→ **What this task involves**
Please give again exactly the lines from the top of the material through the line with "brown gift: 4 -> 3"; omit each picture.

→ **Data provided**

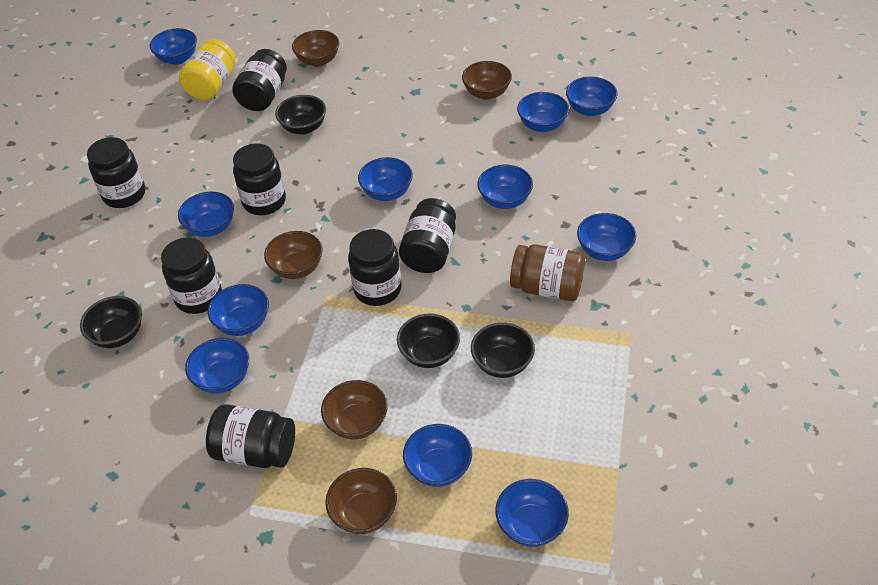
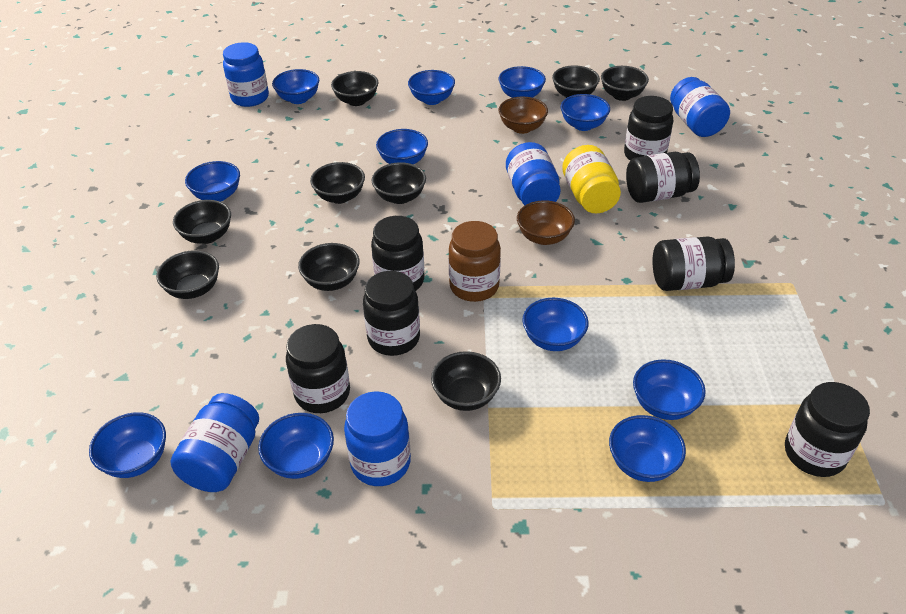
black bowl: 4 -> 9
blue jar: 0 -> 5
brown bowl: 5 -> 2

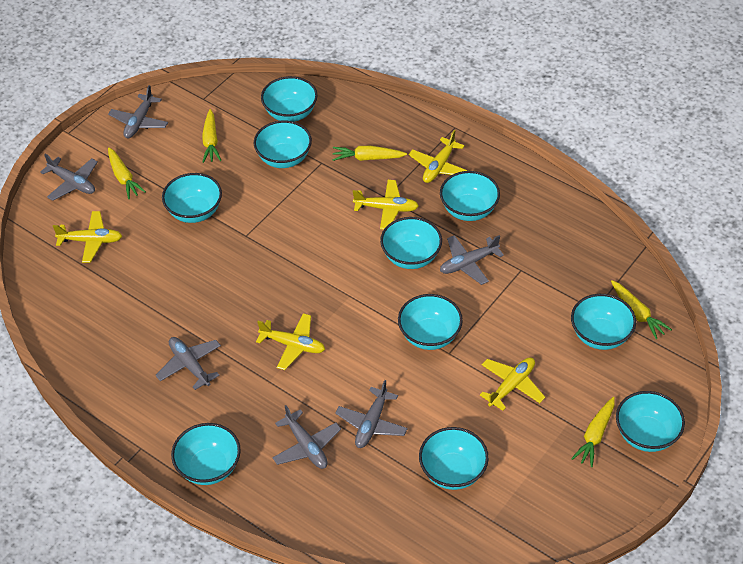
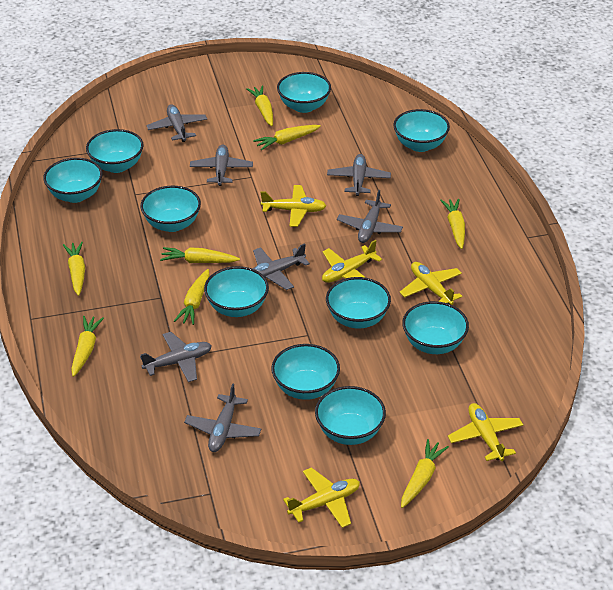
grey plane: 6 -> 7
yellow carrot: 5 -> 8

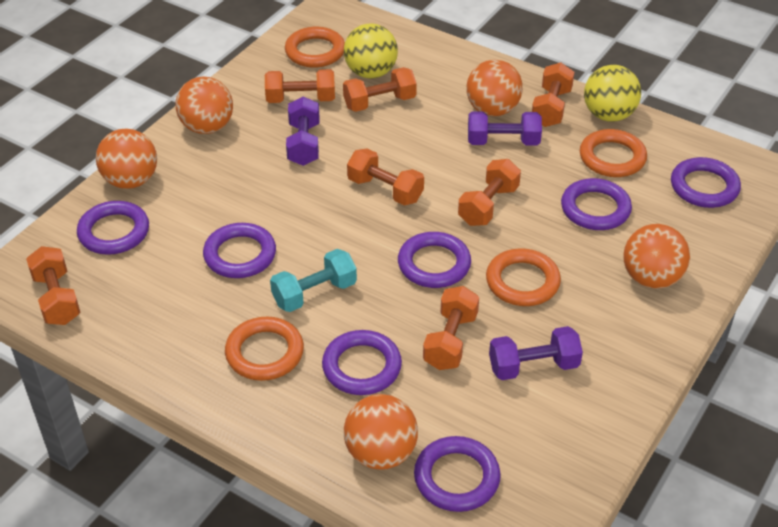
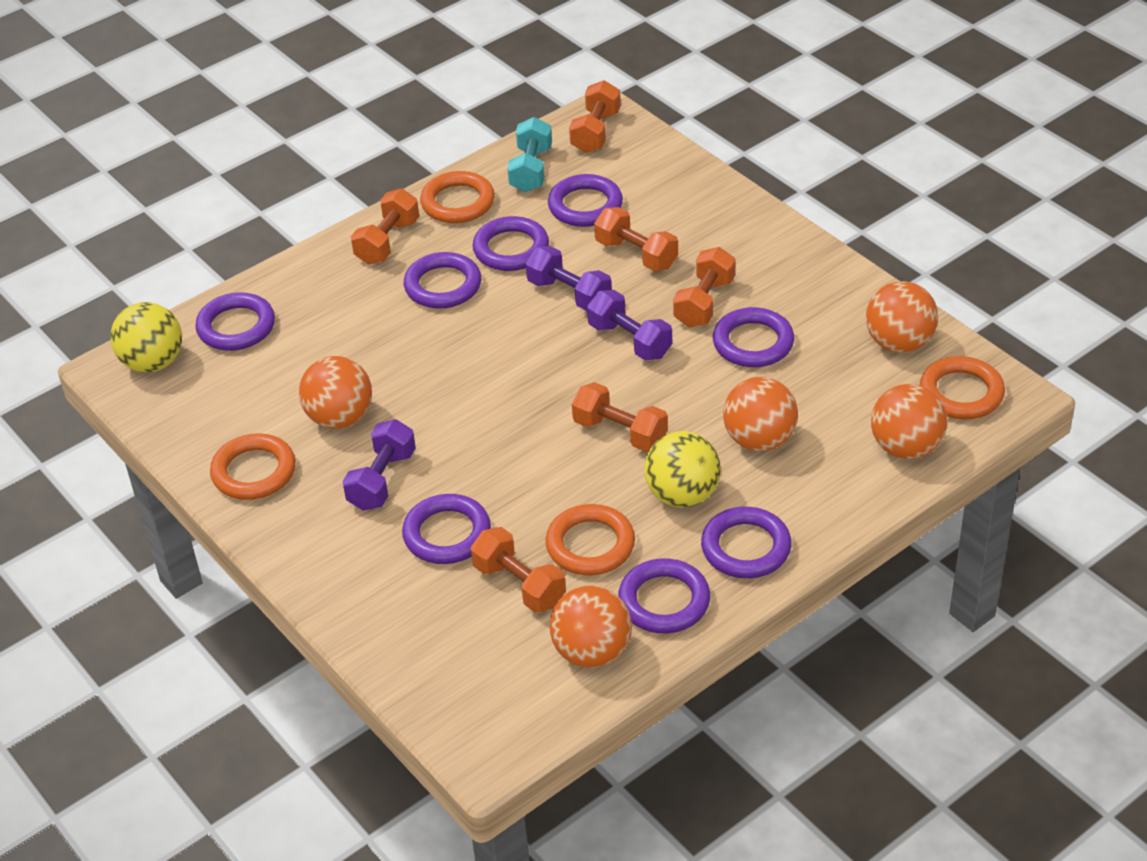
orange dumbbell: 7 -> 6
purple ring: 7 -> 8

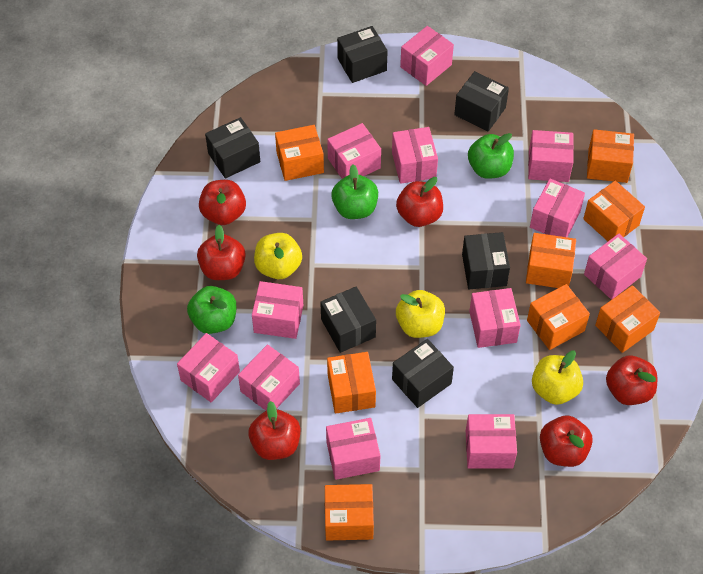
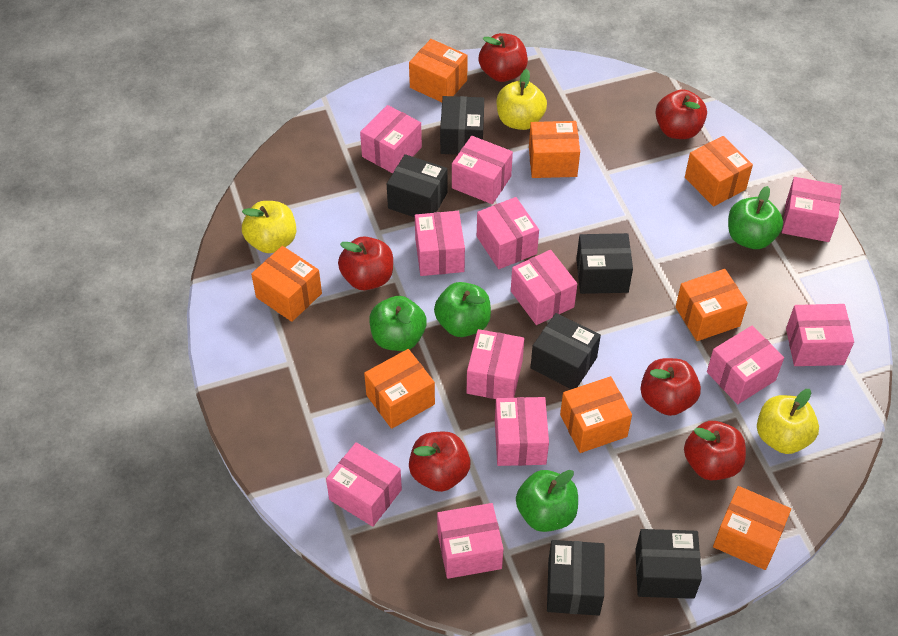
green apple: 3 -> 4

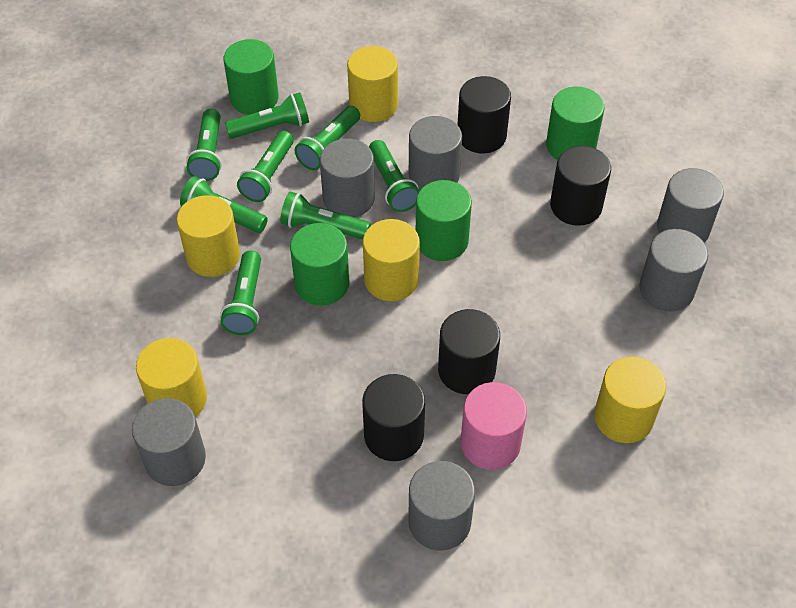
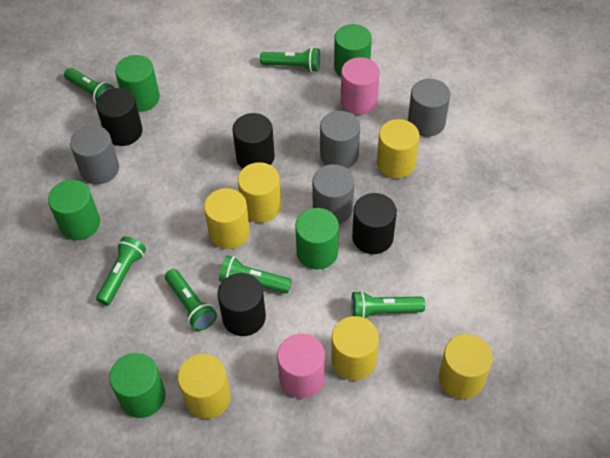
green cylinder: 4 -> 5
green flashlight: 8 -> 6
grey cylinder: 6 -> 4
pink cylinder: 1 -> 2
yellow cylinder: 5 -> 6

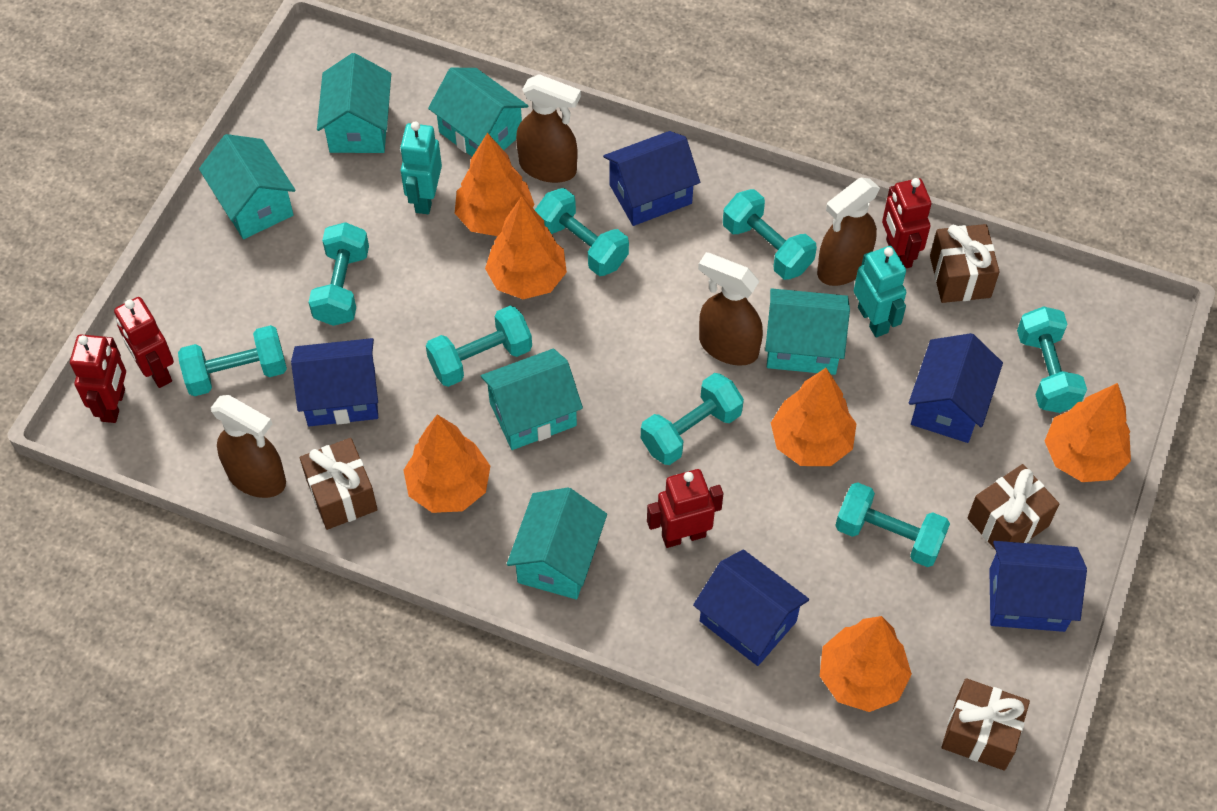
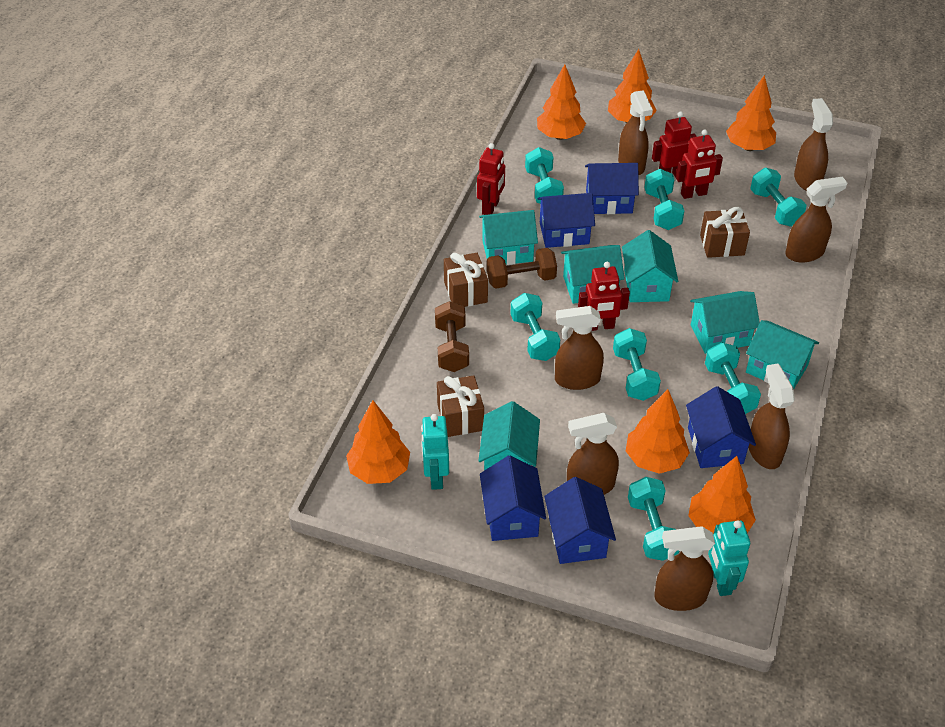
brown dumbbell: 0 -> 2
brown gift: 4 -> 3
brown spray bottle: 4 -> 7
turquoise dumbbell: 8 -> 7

→ **Completed task**
black bowl: 4 -> 9
blue jar: 0 -> 5
brown bowl: 5 -> 2

grey plane: 6 -> 7
yellow carrot: 5 -> 8

orange dumbbell: 7 -> 6
purple ring: 7 -> 8

green apple: 3 -> 4

green cylinder: 4 -> 5
green flashlight: 8 -> 6
grey cylinder: 6 -> 4
pink cylinder: 1 -> 2
yellow cylinder: 5 -> 6

brown dumbbell: 0 -> 2
brown gift: 4 -> 3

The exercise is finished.